----- Dataset records -----

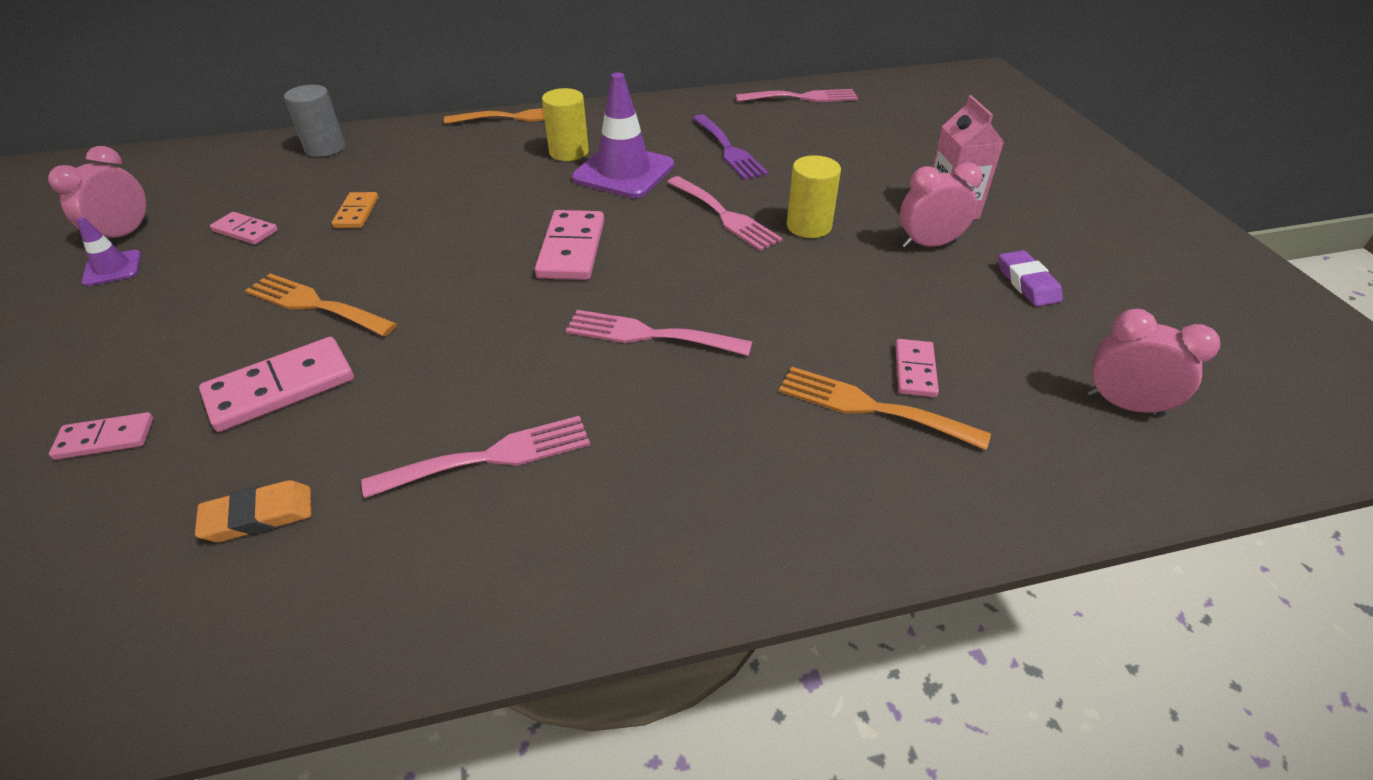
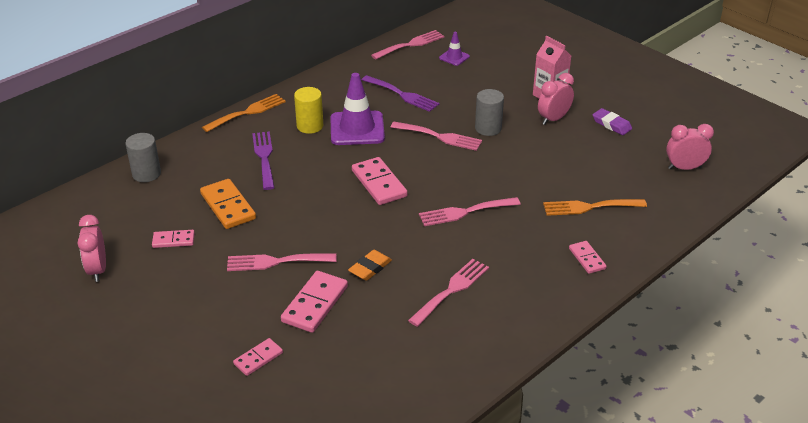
camera: 30 degrees left, 5 degrees down
(112, 268) = (123, 289): purple traffic cone -> purple traffic cone (454, 57)
(259, 516) = (378, 352): orange eraser -> orange eraser (370, 268)
(315, 304) = (276, 262): orange fork -> pink fork
(357, 213) = (228, 206): orange domino -> orange domino, size x1.71
(471, 171) = (264, 157): none -> purple fork
(809, 226) = (488, 128): yellow cylinder -> grey cylinder
(915, 370) = (595, 184): pink domino -> pink domino (587, 258)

-----

Task directions >> Could you give again exactly the lines from the line containing "(315, 304) = (276, 262): orange" through the final line of the data above, and no others?

Task output >>
(315, 304) = (276, 262): orange fork -> pink fork
(357, 213) = (228, 206): orange domino -> orange domino, size x1.71
(471, 171) = (264, 157): none -> purple fork
(809, 226) = (488, 128): yellow cylinder -> grey cylinder
(915, 370) = (595, 184): pink domino -> pink domino (587, 258)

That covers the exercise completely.